[EXERCISE GOAL]
When you reach the line containing "(409, 549) = (451, 561): black bell -> none", begin copying, and keep copying each line exactly until the listing ends.

━━━━━ DATA FOR PROCESSING

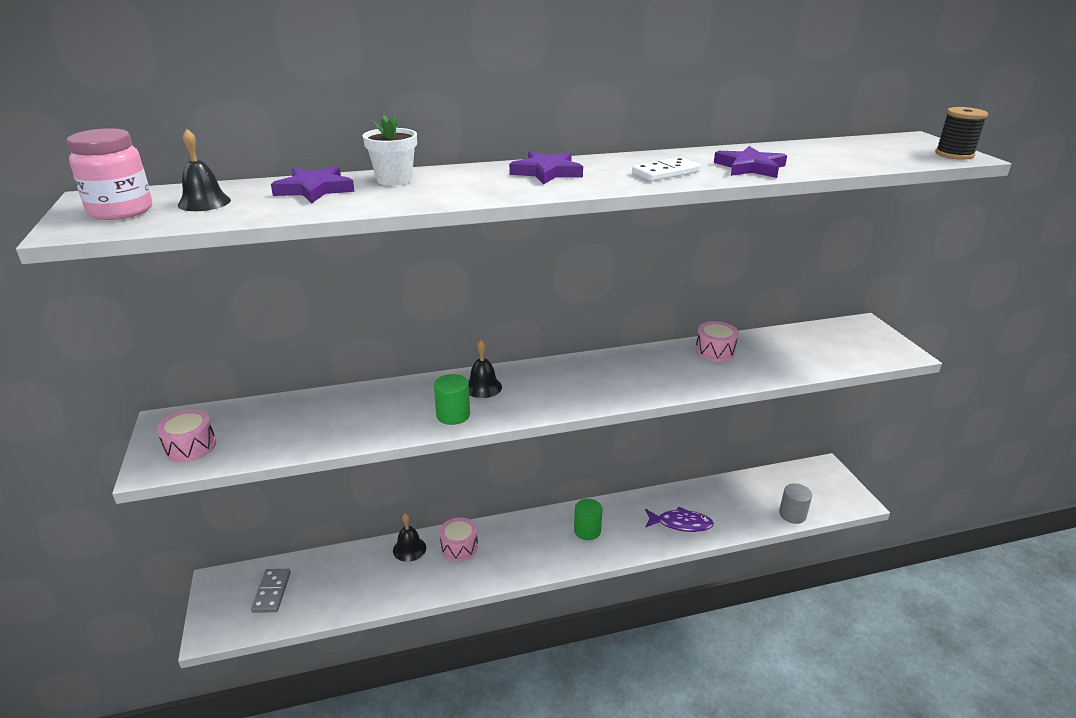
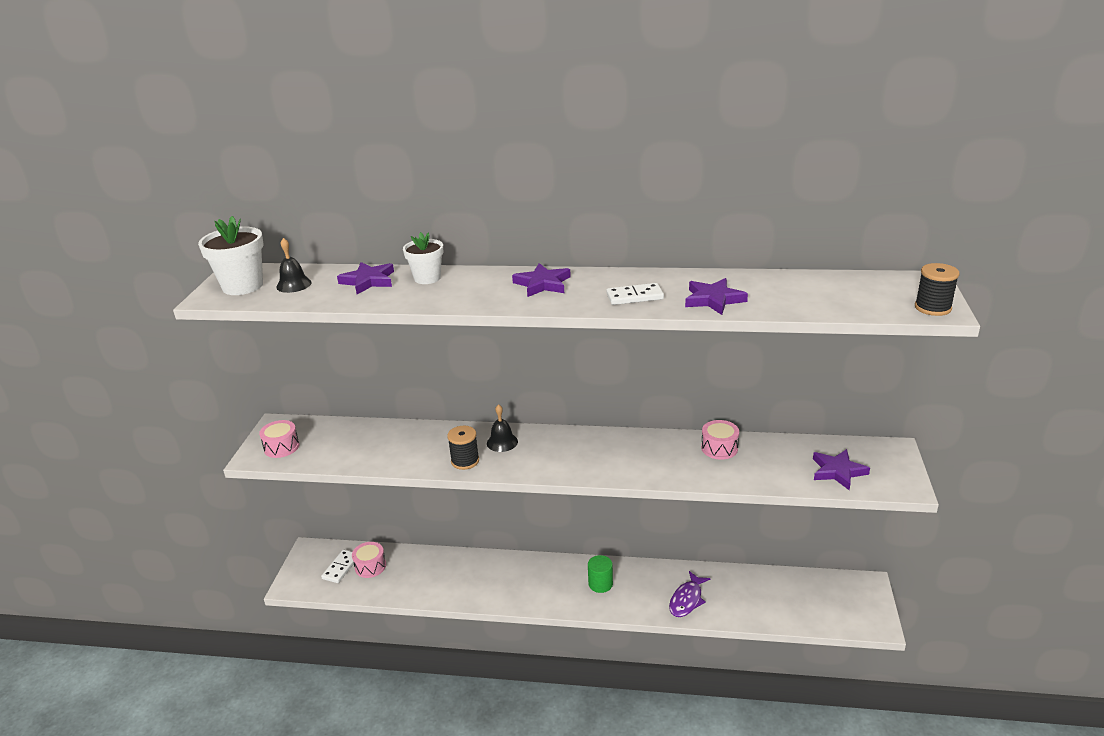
camera: 25 degrees right, 0 degrees up
(121, 211) = (242, 286): pink jar -> white flower pot
(271, 592) = (341, 568): grey domino -> white domino
(409, 549) = (451, 561): black bell -> none
(453, 415) = (465, 461): green cylinder -> black spool
(459, 547) = (490, 570): pink drum -> pink drum (370, 566)
(681, 524) = (687, 600): purple fish -> purple fish turned 90 degrees clockwise
(792, 514) = (800, 619): grey cylinder -> none
(837, 351) = (838, 471): none -> purple star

━━━━━━━━━━

[RESPONSE TO THIS EXERCISE]
(409, 549) = (451, 561): black bell -> none
(453, 415) = (465, 461): green cylinder -> black spool
(459, 547) = (490, 570): pink drum -> pink drum (370, 566)
(681, 524) = (687, 600): purple fish -> purple fish turned 90 degrees clockwise
(792, 514) = (800, 619): grey cylinder -> none
(837, 351) = (838, 471): none -> purple star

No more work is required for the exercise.